▶ The problem
Return every line of the data below that contains the word "bass".

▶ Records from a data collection

※ ※ ※

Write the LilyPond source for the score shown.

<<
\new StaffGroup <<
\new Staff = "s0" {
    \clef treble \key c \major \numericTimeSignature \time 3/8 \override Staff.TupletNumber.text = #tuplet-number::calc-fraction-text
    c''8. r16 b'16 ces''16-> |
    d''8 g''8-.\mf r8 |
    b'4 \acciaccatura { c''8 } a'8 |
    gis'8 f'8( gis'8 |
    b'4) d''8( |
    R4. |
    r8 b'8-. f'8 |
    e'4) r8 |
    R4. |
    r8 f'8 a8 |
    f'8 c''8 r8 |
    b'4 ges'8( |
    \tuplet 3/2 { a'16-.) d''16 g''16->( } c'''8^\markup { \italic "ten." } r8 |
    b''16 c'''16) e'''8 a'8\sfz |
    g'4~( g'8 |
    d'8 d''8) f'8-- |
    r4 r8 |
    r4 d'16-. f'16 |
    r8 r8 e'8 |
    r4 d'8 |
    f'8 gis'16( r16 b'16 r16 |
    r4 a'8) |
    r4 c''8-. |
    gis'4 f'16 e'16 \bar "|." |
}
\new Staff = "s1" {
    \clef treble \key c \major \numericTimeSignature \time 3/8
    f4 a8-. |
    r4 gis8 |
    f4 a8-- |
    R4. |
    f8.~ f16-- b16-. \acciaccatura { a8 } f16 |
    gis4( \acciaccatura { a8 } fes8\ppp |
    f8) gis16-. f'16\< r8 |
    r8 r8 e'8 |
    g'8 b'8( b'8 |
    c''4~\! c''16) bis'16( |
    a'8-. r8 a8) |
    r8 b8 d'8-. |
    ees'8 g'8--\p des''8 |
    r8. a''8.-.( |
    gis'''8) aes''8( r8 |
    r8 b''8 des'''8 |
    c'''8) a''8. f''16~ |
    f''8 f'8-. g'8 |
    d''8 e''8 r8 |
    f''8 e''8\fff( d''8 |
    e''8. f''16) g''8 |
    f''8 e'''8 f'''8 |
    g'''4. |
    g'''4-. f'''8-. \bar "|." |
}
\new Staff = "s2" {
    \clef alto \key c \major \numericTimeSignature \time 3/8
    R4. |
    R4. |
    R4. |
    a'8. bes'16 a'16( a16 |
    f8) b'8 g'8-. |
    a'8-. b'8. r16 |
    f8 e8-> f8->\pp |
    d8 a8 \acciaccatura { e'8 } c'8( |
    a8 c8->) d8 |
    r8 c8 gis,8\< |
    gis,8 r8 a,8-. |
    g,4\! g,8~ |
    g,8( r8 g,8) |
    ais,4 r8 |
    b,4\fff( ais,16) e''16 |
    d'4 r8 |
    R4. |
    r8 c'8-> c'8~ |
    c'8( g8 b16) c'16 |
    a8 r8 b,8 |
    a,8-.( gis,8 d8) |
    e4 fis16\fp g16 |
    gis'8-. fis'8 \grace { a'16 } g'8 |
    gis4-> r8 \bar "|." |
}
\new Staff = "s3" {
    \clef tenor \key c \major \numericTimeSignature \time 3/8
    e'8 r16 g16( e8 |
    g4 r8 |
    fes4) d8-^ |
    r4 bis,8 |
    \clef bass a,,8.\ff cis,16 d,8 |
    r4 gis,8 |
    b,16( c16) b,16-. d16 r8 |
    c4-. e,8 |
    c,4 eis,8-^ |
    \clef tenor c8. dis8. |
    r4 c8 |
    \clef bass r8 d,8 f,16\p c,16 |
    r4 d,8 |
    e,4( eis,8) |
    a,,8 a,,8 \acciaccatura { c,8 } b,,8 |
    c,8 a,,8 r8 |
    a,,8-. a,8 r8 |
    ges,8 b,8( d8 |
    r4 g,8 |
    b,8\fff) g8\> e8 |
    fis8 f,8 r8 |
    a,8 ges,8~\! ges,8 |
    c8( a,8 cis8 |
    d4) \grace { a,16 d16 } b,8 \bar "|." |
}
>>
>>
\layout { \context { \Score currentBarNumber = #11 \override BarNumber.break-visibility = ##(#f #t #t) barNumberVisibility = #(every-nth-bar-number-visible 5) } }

※ ※ ※

▶ Task solution
    \clef bass a,,8.\ff cis,16 d,8 |
    \clef bass r8 d,8 f,16\p c,16 |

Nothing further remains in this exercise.